## Task data
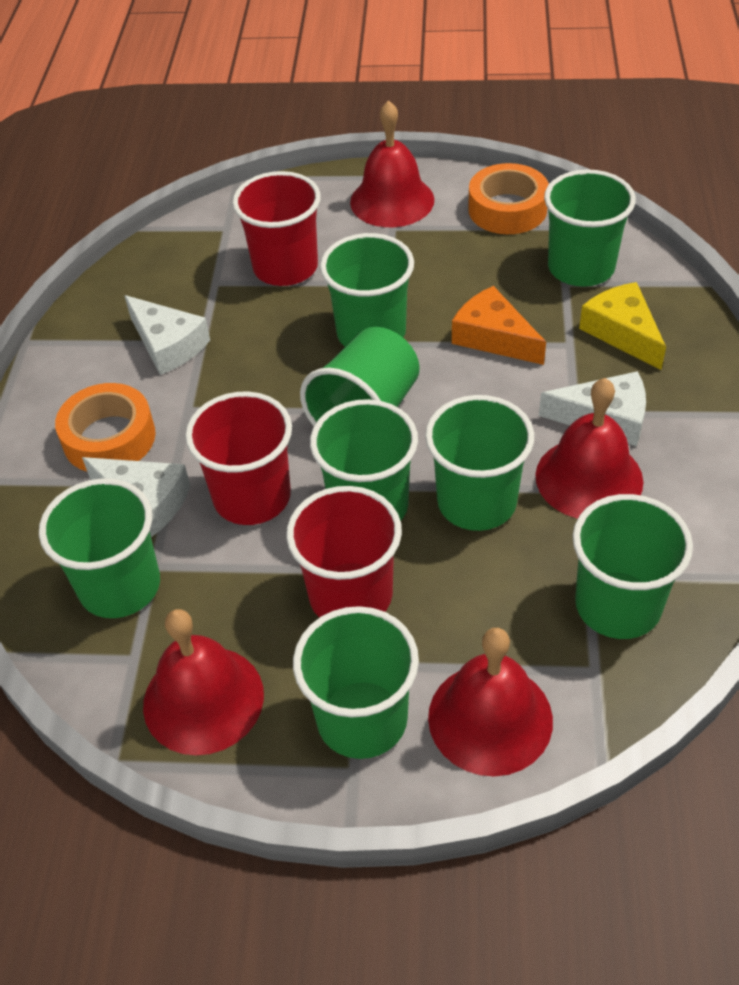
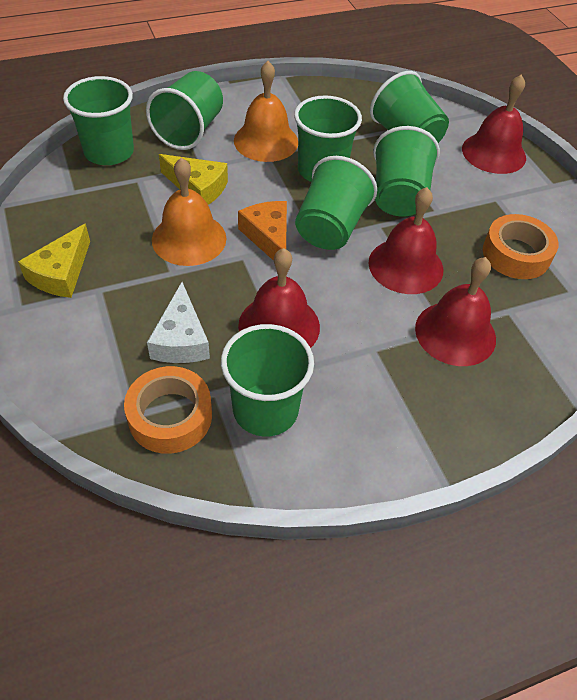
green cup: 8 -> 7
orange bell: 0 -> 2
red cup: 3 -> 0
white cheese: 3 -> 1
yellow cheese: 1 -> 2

==

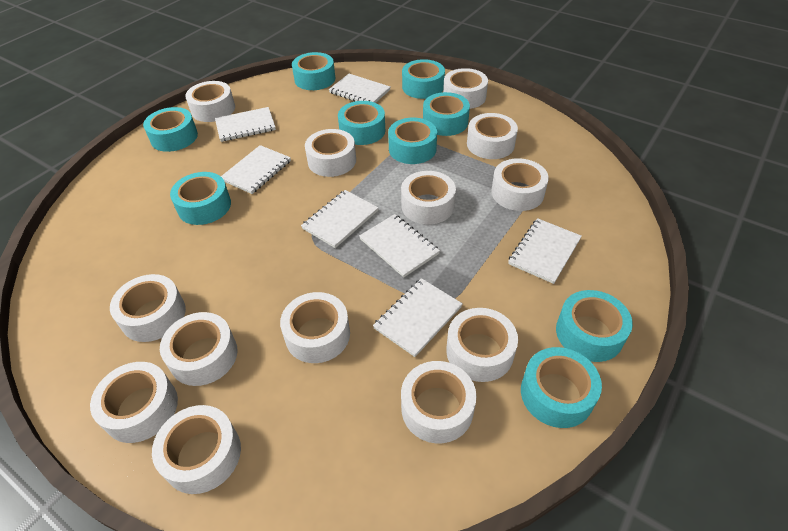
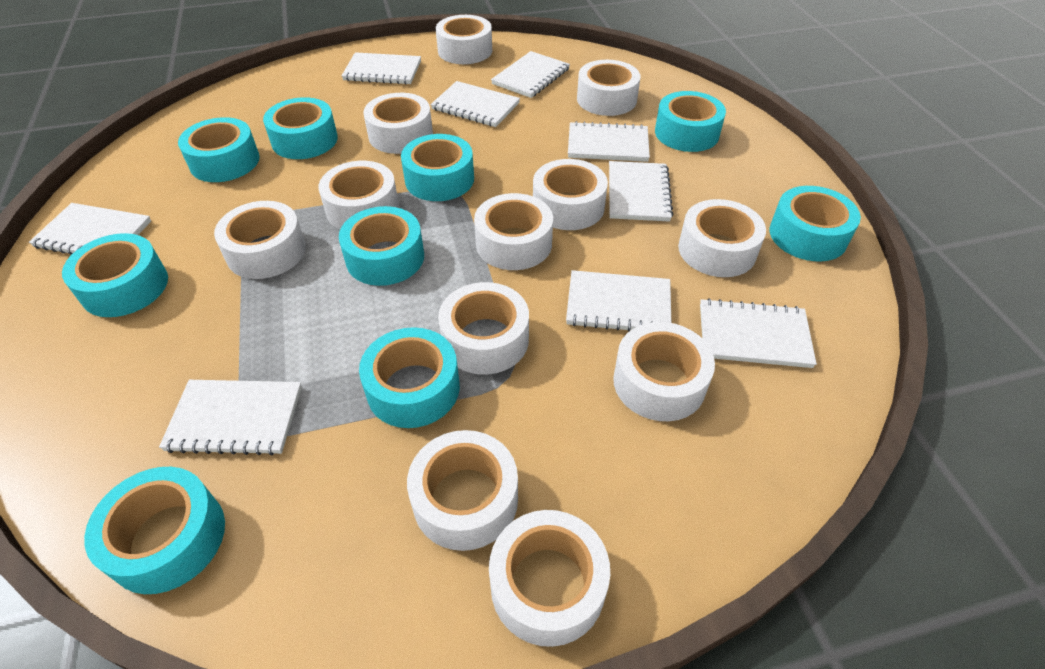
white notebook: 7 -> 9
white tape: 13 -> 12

## Problem to solve
Your answer should consist of the lines from the line with "green cup: 8 -> 7" to the line with "yellow cheese: 1 -> 2" above, repeated exactly, both ends included.

## Reply to the task
green cup: 8 -> 7
orange bell: 0 -> 2
red cup: 3 -> 0
white cheese: 3 -> 1
yellow cheese: 1 -> 2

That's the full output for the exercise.